Line by line, set down all the data below exactly, omitting any picture.
Data records section start
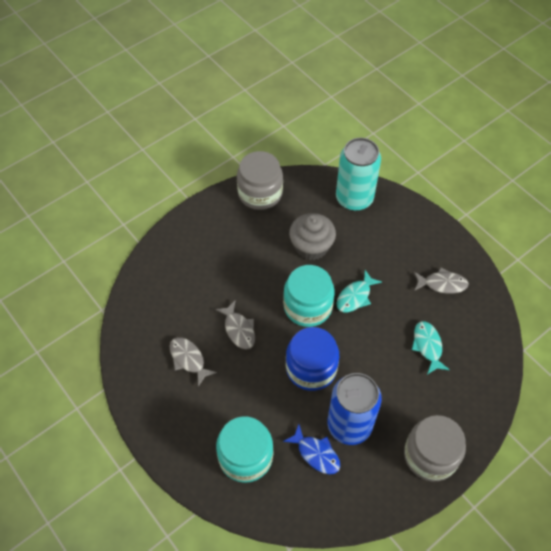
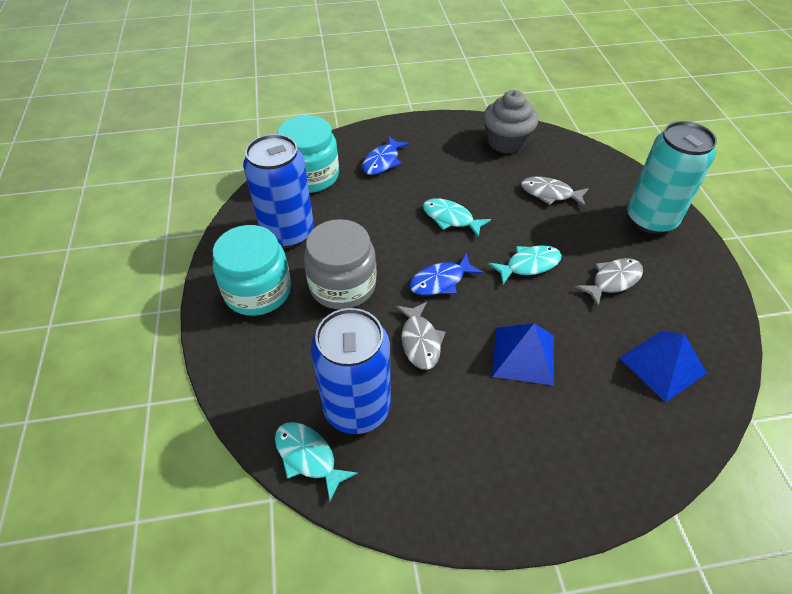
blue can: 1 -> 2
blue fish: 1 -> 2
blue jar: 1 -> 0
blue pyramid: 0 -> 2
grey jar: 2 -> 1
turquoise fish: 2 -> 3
Data records section end
Solution to the problem.
blue can: 1 -> 2
blue fish: 1 -> 2
blue jar: 1 -> 0
blue pyramid: 0 -> 2
grey jar: 2 -> 1
turquoise fish: 2 -> 3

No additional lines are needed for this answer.